Each line below must be transcribed with no word changed.

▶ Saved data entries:
################
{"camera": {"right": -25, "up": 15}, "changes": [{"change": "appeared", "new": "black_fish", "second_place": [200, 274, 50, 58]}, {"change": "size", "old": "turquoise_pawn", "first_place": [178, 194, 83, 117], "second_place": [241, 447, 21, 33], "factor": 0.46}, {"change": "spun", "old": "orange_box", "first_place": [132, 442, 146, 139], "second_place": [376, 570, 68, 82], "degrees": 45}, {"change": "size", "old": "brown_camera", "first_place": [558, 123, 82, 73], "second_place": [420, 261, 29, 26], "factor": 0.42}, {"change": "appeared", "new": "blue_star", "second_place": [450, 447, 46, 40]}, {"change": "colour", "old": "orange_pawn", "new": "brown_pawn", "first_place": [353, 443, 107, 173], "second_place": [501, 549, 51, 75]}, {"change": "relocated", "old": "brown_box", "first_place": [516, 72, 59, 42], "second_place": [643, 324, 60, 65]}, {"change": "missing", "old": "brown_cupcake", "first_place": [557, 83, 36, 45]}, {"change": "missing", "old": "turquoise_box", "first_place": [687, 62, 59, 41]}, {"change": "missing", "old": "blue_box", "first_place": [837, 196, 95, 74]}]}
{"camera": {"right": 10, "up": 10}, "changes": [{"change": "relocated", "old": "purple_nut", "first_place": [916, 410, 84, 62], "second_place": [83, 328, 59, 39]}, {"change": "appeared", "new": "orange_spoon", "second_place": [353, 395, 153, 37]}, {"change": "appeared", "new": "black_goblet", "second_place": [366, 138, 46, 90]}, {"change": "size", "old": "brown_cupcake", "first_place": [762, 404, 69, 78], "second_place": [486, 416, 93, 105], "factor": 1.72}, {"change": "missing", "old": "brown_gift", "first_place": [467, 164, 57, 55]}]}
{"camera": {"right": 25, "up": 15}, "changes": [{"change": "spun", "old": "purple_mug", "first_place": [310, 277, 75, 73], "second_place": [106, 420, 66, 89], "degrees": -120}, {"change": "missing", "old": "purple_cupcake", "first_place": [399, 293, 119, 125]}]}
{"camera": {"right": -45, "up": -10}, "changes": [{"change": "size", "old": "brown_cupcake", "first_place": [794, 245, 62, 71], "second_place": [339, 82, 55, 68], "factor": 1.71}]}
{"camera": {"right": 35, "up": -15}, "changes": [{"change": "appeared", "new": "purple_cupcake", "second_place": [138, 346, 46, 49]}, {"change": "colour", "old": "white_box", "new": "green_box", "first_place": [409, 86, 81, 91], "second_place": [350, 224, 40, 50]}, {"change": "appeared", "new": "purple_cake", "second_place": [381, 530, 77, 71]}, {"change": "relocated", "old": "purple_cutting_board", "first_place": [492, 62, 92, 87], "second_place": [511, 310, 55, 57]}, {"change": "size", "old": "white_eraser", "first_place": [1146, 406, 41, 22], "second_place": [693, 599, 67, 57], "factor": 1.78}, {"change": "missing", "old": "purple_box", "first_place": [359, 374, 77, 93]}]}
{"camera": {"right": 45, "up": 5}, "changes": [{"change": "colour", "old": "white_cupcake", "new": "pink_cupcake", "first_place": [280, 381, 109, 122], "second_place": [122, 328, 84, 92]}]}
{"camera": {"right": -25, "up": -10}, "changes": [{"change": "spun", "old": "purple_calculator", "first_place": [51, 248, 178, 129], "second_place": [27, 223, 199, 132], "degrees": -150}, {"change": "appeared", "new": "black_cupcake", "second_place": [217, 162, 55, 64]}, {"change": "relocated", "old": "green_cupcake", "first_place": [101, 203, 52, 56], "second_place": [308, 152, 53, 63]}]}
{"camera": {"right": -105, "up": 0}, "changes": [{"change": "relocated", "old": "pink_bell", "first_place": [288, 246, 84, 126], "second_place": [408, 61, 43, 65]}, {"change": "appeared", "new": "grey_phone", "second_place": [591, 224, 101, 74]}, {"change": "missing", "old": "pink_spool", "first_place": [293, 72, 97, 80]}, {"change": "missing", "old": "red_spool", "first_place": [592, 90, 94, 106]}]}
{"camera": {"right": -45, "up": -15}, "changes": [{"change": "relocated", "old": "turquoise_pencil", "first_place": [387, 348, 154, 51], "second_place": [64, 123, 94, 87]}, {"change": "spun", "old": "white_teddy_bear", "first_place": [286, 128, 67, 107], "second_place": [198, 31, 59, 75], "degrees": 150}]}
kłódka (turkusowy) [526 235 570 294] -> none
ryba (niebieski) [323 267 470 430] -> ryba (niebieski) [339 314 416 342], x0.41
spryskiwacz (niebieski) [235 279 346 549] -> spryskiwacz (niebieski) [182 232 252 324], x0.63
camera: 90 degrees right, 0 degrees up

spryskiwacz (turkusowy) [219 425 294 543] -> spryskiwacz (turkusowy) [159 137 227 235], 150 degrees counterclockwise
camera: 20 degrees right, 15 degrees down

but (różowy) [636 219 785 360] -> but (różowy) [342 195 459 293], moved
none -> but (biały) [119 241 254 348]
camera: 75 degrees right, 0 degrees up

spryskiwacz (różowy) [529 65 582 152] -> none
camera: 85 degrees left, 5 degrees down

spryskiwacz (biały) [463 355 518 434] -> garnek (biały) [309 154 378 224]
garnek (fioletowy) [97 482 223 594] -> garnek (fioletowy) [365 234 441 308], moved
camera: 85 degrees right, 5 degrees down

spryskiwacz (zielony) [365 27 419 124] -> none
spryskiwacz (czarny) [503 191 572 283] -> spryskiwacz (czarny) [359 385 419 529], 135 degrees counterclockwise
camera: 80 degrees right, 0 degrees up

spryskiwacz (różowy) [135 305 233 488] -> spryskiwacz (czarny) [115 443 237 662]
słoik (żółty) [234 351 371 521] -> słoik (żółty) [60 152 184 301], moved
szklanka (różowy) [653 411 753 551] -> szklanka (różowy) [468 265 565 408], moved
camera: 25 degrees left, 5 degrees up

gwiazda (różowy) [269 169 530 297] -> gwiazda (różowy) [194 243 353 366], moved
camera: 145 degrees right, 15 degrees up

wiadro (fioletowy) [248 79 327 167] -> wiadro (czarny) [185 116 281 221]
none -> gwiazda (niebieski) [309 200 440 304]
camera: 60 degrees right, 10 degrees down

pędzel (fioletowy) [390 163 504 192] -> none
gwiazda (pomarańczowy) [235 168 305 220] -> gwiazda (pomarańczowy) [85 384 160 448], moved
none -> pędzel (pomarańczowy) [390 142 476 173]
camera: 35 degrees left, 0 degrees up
################
▶ Output of the exercise:
{"camera": {"right": -25, "up": 15}, "changes": [{"change": "appeared", "new": "black_fish", "second_place": [200, 274, 50, 58]}, {"change": "size", "old": "turquoise_pawn", "first_place": [178, 194, 83, 117], "second_place": [241, 447, 21, 33], "factor": 0.46}, {"change": "spun", "old": "orange_box", "first_place": [132, 442, 146, 139], "second_place": [376, 570, 68, 82], "degrees": 45}, {"change": "size", "old": "brown_camera", "first_place": [558, 123, 82, 73], "second_place": [420, 261, 29, 26], "factor": 0.42}, {"change": "appeared", "new": "blue_star", "second_place": [450, 447, 46, 40]}, {"change": "colour", "old": "orange_pawn", "new": "brown_pawn", "first_place": [353, 443, 107, 173], "second_place": [501, 549, 51, 75]}, {"change": "relocated", "old": "brown_box", "first_place": [516, 72, 59, 42], "second_place": [643, 324, 60, 65]}, {"change": "missing", "old": "brown_cupcake", "first_place": [557, 83, 36, 45]}, {"change": "missing", "old": "turquoise_box", "first_place": [687, 62, 59, 41]}, {"change": "missing", "old": "blue_box", "first_place": [837, 196, 95, 74]}]}
{"camera": {"right": 10, "up": 10}, "changes": [{"change": "relocated", "old": "purple_nut", "first_place": [916, 410, 84, 62], "second_place": [83, 328, 59, 39]}, {"change": "appeared", "new": "orange_spoon", "second_place": [353, 395, 153, 37]}, {"change": "appeared", "new": "black_goblet", "second_place": [366, 138, 46, 90]}, {"change": "size", "old": "brown_cupcake", "first_place": [762, 404, 69, 78], "second_place": [486, 416, 93, 105], "factor": 1.72}, {"change": "missing", "old": "brown_gift", "first_place": [467, 164, 57, 55]}]}
{"camera": {"right": 25, "up": 15}, "changes": [{"change": "spun", "old": "purple_mug", "first_place": [310, 277, 75, 73], "second_place": [106, 420, 66, 89], "degrees": -120}, {"change": "missing", "old": "purple_cupcake", "first_place": [399, 293, 119, 125]}]}
{"camera": {"right": -45, "up": -10}, "changes": [{"change": "size", "old": "brown_cupcake", "first_place": [794, 245, 62, 71], "second_place": [339, 82, 55, 68], "factor": 1.71}]}
{"camera": {"right": 35, "up": -15}, "changes": [{"change": "appeared", "new": "purple_cupcake", "second_place": [138, 346, 46, 49]}, {"change": "colour", "old": "white_box", "new": "green_box", "first_place": [409, 86, 81, 91], "second_place": [350, 224, 40, 50]}, {"change": "appeared", "new": "purple_cake", "second_place": [381, 530, 77, 71]}, {"change": "relocated", "old": "purple_cutting_board", "first_place": [492, 62, 92, 87], "second_place": [511, 310, 55, 57]}, {"change": "size", "old": "white_eraser", "first_place": [1146, 406, 41, 22], "second_place": [693, 599, 67, 57], "factor": 1.78}, {"change": "missing", "old": "purple_box", "first_place": [359, 374, 77, 93]}]}
{"camera": {"right": 45, "up": 5}, "changes": [{"change": "colour", "old": "white_cupcake", "new": "pink_cupcake", "first_place": [280, 381, 109, 122], "second_place": [122, 328, 84, 92]}]}
{"camera": {"right": -25, "up": -10}, "changes": [{"change": "spun", "old": "purple_calculator", "first_place": [51, 248, 178, 129], "second_place": [27, 223, 199, 132], "degrees": -150}, {"change": "appeared", "new": "black_cupcake", "second_place": [217, 162, 55, 64]}, {"change": "relocated", "old": "green_cupcake", "first_place": [101, 203, 52, 56], "second_place": [308, 152, 53, 63]}]}
{"camera": {"right": -105, "up": 0}, "changes": [{"change": "relocated", "old": "pink_bell", "first_place": [288, 246, 84, 126], "second_place": [408, 61, 43, 65]}, {"change": "appeared", "new": "grey_phone", "second_place": [591, 224, 101, 74]}, {"change": "missing", "old": "pink_spool", "first_place": [293, 72, 97, 80]}, {"change": "missing", "old": "red_spool", "first_place": [592, 90, 94, 106]}]}
{"camera": {"right": -45, "up": -15}, "changes": [{"change": "relocated", "old": "turquoise_pencil", "first_place": [387, 348, 154, 51], "second_place": [64, 123, 94, 87]}, {"change": "spun", "old": "white_teddy_bear", "first_place": [286, 128, 67, 107], "second_place": [198, 31, 59, 75], "degrees": 150}]}
kłódka (turkusowy) [526 235 570 294] -> none
ryba (niebieski) [323 267 470 430] -> ryba (niebieski) [339 314 416 342], x0.41
spryskiwacz (niebieski) [235 279 346 549] -> spryskiwacz (niebieski) [182 232 252 324], x0.63
camera: 90 degrees right, 0 degrees up

spryskiwacz (turkusowy) [219 425 294 543] -> spryskiwacz (turkusowy) [159 137 227 235], 150 degrees counterclockwise
camera: 20 degrees right, 15 degrees down

but (różowy) [636 219 785 360] -> but (różowy) [342 195 459 293], moved
none -> but (biały) [119 241 254 348]
camera: 75 degrees right, 0 degrees up

spryskiwacz (różowy) [529 65 582 152] -> none
camera: 85 degrees left, 5 degrees down

spryskiwacz (biały) [463 355 518 434] -> garnek (biały) [309 154 378 224]
garnek (fioletowy) [97 482 223 594] -> garnek (fioletowy) [365 234 441 308], moved
camera: 85 degrees right, 5 degrees down

spryskiwacz (zielony) [365 27 419 124] -> none
spryskiwacz (czarny) [503 191 572 283] -> spryskiwacz (czarny) [359 385 419 529], 135 degrees counterclockwise
camera: 80 degrees right, 0 degrees up

spryskiwacz (różowy) [135 305 233 488] -> spryskiwacz (czarny) [115 443 237 662]
słoik (żółty) [234 351 371 521] -> słoik (żółty) [60 152 184 301], moved
szklanka (różowy) [653 411 753 551] -> szklanka (różowy) [468 265 565 408], moved
camera: 25 degrees left, 5 degrees up

gwiazda (różowy) [269 169 530 297] -> gwiazda (różowy) [194 243 353 366], moved
camera: 145 degrees right, 15 degrees up

wiadro (fioletowy) [248 79 327 167] -> wiadro (czarny) [185 116 281 221]
none -> gwiazda (niebieski) [309 200 440 304]
camera: 60 degrees right, 10 degrees down

pędzel (fioletowy) [390 163 504 192] -> none
gwiazda (pomarańczowy) [235 168 305 220] -> gwiazda (pomarańczowy) [85 384 160 448], moved
none -> pędzel (pomarańczowy) [390 142 476 173]
camera: 35 degrees left, 0 degrees up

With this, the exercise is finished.